INPUT DATA:
========================================

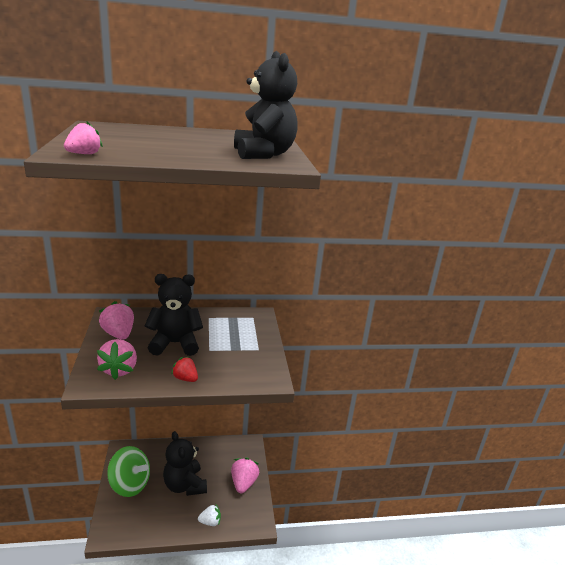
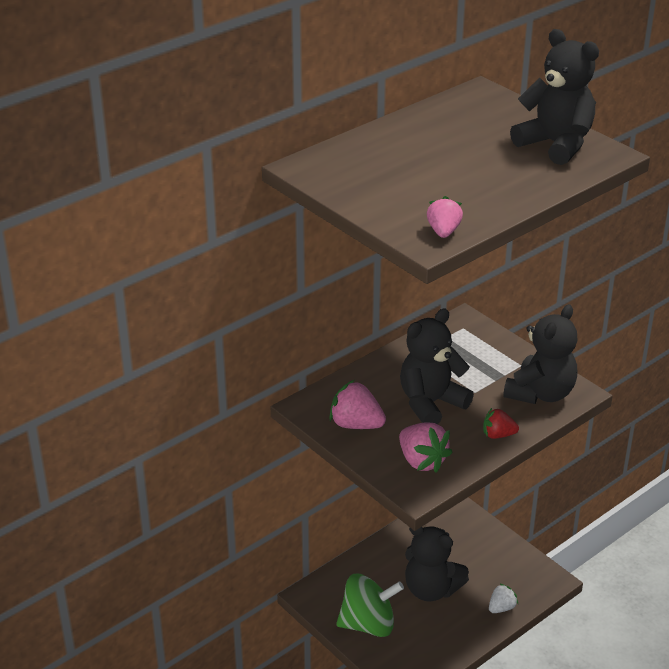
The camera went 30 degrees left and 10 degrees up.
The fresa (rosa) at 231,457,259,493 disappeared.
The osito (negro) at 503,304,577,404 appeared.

========================================

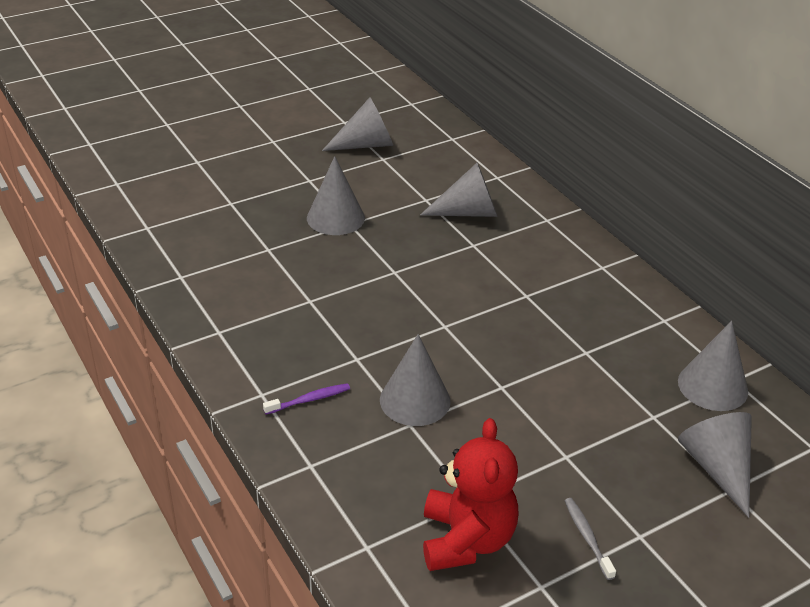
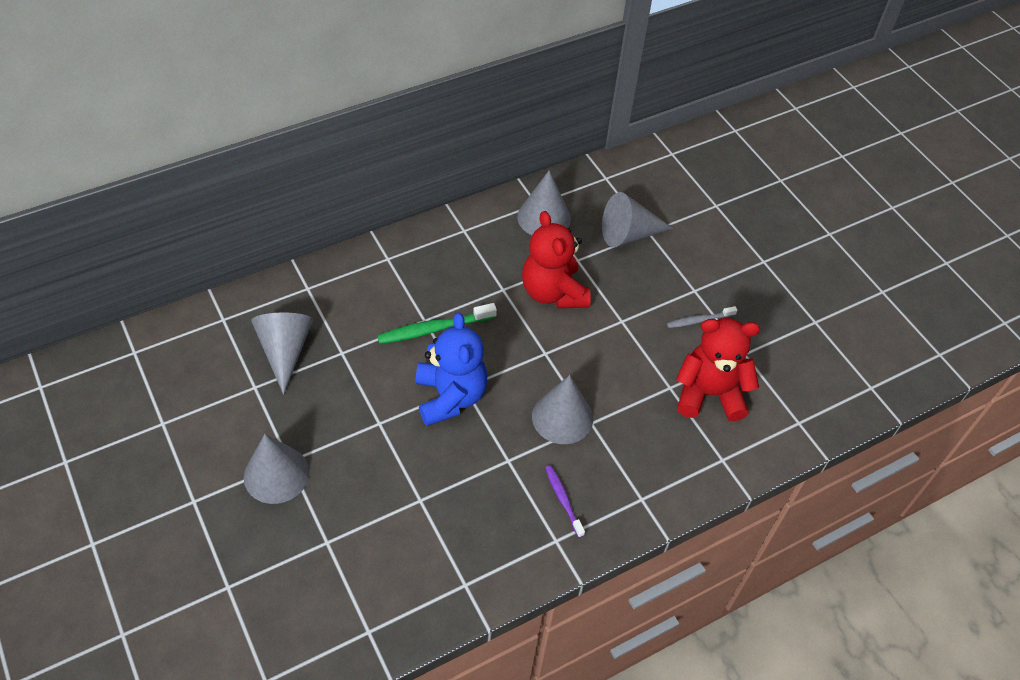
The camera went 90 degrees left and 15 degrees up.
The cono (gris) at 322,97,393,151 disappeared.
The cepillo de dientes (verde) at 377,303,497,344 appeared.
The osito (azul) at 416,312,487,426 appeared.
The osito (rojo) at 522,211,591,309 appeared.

========================================

WORK REQUIRED:
Would you output, from the records above, exactly the run of lines that starts at the line containing "The camera went 30" and ends at the line containing "The osito (negro)", and only that run?

TASK RESULT:
The camera went 30 degrees left and 10 degrees up.
The fresa (rosa) at 231,457,259,493 disappeared.
The osito (negro) at 503,304,577,404 appeared.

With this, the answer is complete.